### Problem requirements
Print out all of the records exactly; no picture belongs in the result.

### Supplied material
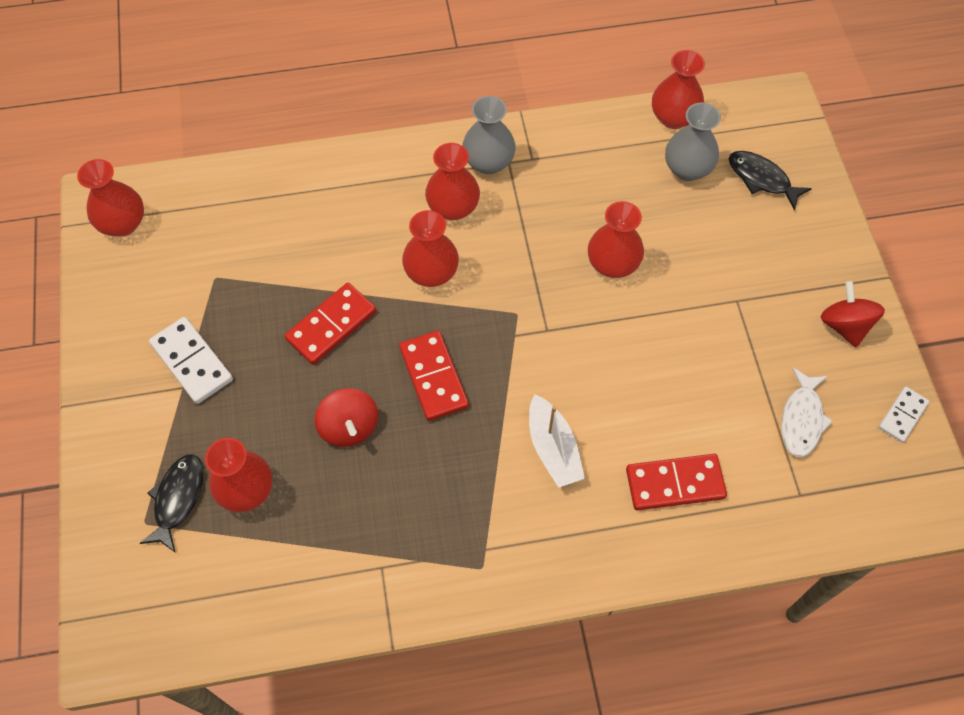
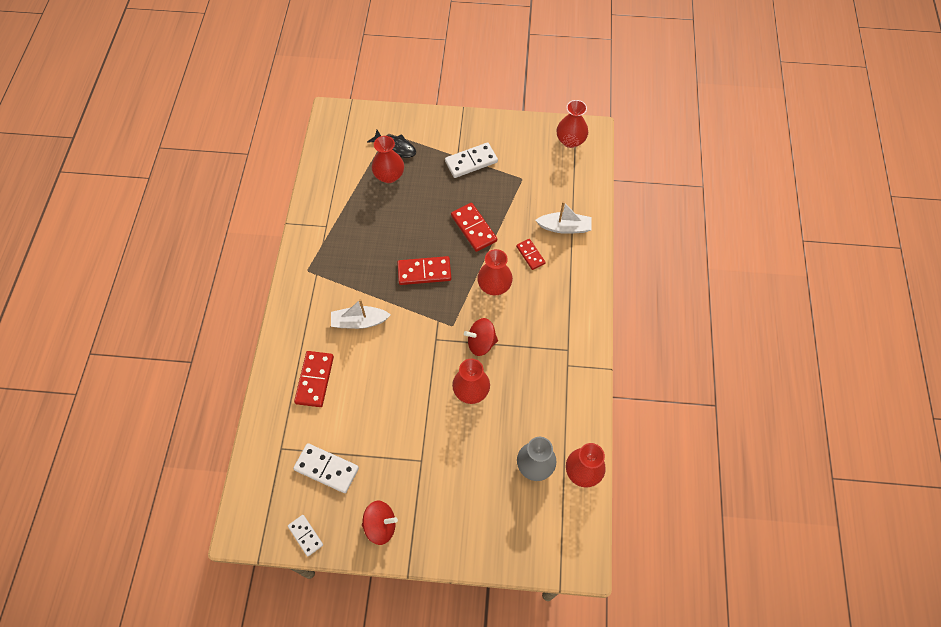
camera: 105 degrees right, 0 degrees up
(301, 202) = (564, 227): none -> white boat
(349, 427) = (408, 226): red spinning top -> red spinning top (481, 343)
(363, 236) = (530, 255): none -> red domino
(453, 208) = (539, 308): red vase -> none
(488, 162) = (570, 337): grey vase -> none
(762, 179) = (513, 516): black fish -> none
(801, 419) = (326, 469): white fish -> white domino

### Written answer
camera: 105 degrees right, 0 degrees up
(301, 202) = (564, 227): none -> white boat
(349, 427) = (408, 226): red spinning top -> red spinning top (481, 343)
(363, 236) = (530, 255): none -> red domino
(453, 208) = (539, 308): red vase -> none
(488, 162) = (570, 337): grey vase -> none
(762, 179) = (513, 516): black fish -> none
(801, 419) = (326, 469): white fish -> white domino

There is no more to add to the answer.